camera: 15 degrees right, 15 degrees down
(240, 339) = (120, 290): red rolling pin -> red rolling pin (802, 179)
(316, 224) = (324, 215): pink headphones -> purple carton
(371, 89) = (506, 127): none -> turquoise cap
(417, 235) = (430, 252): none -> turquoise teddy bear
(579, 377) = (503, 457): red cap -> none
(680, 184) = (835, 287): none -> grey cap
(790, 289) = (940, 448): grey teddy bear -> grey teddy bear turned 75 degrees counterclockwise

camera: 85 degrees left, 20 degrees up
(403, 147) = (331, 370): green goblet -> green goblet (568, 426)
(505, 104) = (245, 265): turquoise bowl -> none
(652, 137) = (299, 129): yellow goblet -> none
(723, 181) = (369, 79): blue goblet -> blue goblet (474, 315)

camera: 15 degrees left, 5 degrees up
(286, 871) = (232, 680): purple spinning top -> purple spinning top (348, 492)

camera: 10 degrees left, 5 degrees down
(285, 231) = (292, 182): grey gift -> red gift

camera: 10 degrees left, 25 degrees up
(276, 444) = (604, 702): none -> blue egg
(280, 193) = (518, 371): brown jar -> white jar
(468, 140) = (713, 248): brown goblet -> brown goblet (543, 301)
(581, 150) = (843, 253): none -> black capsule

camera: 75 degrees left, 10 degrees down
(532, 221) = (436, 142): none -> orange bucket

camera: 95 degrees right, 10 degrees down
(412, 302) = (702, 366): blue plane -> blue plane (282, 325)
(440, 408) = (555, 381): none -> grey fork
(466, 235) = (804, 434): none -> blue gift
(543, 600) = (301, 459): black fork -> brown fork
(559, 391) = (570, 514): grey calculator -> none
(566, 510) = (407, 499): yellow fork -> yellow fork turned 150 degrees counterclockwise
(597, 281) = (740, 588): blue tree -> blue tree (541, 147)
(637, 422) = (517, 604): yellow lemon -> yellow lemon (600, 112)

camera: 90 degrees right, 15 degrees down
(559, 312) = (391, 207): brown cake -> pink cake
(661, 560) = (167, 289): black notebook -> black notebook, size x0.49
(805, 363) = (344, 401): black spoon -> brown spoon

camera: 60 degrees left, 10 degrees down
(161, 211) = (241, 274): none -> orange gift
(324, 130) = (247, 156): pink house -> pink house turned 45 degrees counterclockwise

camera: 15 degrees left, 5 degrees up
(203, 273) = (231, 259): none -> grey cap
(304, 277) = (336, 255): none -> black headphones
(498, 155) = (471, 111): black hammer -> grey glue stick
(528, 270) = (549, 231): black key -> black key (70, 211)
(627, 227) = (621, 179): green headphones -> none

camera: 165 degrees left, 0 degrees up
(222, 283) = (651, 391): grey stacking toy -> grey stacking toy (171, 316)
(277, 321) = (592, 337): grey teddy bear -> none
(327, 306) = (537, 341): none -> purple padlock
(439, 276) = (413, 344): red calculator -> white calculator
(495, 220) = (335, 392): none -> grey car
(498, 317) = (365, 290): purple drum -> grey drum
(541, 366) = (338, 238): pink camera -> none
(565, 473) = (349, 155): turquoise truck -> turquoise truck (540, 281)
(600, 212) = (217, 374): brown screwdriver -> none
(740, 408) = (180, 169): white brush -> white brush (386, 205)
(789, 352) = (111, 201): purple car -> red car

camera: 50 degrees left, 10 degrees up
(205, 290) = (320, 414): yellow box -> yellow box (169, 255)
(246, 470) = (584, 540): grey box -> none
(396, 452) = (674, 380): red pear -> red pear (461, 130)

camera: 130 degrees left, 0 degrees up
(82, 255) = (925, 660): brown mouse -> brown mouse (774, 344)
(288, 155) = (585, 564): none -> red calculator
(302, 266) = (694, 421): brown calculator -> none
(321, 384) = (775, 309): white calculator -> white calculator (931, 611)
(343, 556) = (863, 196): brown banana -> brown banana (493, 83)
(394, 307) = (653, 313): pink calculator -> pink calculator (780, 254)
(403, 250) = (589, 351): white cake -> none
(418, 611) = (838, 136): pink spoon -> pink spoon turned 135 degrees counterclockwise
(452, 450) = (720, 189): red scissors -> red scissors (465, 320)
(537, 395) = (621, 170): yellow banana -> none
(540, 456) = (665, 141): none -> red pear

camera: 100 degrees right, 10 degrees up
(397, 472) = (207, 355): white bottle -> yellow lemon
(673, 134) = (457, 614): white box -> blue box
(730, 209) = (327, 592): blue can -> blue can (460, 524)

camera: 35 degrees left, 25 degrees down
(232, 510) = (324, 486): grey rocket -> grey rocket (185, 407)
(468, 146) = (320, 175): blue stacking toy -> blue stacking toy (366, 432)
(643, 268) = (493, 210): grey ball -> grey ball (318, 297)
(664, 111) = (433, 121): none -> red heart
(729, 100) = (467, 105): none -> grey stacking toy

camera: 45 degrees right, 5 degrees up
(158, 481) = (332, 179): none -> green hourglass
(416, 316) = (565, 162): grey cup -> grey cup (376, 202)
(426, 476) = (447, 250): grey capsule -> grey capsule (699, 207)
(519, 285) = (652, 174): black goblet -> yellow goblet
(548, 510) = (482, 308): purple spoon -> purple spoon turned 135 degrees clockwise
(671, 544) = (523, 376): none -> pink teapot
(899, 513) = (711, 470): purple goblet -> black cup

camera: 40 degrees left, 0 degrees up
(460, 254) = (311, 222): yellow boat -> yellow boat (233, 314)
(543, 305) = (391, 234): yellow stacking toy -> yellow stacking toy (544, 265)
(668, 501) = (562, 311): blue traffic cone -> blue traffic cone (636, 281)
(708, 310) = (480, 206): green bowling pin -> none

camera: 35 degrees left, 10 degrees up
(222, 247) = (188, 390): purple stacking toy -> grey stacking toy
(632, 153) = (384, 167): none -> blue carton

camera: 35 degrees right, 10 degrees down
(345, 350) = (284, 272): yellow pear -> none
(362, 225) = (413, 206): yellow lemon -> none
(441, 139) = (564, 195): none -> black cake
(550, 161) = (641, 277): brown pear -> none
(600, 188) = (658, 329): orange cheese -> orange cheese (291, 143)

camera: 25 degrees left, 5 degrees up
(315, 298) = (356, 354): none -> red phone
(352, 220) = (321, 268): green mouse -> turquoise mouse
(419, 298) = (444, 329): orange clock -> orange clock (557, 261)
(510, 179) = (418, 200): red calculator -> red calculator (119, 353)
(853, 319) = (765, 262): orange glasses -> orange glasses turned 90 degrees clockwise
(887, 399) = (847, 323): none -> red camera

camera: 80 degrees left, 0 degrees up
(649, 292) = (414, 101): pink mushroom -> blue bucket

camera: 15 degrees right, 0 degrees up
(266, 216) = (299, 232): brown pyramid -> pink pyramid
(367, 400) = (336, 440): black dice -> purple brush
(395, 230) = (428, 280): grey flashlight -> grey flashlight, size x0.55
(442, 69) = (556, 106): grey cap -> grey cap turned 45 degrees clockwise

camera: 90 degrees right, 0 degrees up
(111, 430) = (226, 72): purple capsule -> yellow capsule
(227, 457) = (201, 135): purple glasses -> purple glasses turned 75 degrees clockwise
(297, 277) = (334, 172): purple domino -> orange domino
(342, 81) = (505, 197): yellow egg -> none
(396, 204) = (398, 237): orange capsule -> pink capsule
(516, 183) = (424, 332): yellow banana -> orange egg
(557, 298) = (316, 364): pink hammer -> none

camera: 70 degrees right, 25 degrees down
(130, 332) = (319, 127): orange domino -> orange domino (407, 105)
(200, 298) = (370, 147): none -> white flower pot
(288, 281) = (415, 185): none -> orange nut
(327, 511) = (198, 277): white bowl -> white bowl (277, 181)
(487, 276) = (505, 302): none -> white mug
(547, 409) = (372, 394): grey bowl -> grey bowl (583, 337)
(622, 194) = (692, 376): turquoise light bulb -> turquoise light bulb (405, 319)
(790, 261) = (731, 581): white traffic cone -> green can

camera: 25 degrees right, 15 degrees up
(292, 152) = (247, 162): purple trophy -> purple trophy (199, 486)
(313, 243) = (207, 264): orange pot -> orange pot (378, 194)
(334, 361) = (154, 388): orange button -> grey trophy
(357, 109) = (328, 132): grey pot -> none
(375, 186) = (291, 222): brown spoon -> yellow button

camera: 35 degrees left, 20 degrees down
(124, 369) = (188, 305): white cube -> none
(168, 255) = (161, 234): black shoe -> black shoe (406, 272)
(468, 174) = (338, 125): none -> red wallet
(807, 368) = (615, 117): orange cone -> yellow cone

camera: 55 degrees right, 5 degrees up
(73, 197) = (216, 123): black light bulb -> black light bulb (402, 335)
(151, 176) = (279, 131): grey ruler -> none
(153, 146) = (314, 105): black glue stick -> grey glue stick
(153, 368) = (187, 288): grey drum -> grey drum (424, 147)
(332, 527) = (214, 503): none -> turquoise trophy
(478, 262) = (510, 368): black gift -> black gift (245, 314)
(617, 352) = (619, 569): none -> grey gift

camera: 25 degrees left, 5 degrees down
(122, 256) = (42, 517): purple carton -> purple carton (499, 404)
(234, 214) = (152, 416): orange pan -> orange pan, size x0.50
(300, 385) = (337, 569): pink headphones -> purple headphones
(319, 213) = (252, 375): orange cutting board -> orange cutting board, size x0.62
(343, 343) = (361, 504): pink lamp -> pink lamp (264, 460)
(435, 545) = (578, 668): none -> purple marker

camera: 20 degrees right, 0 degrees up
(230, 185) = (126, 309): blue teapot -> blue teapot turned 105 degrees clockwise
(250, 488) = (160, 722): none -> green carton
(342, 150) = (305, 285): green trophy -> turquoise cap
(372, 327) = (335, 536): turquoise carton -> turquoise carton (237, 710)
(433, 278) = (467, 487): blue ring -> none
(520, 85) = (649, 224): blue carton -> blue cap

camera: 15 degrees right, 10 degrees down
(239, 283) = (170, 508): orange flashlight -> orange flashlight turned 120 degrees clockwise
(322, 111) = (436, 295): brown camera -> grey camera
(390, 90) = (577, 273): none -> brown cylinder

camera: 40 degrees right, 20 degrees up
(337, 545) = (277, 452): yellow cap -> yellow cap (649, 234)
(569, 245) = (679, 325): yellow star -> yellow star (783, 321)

= = = =

» **Aim of the exercise**: What lines in the listing include the string "brush"? Copy them out.

» **Exercise result**:
(740, 408) = (180, 169): white brush -> white brush (386, 205)
(367, 400) = (336, 440): black dice -> purple brush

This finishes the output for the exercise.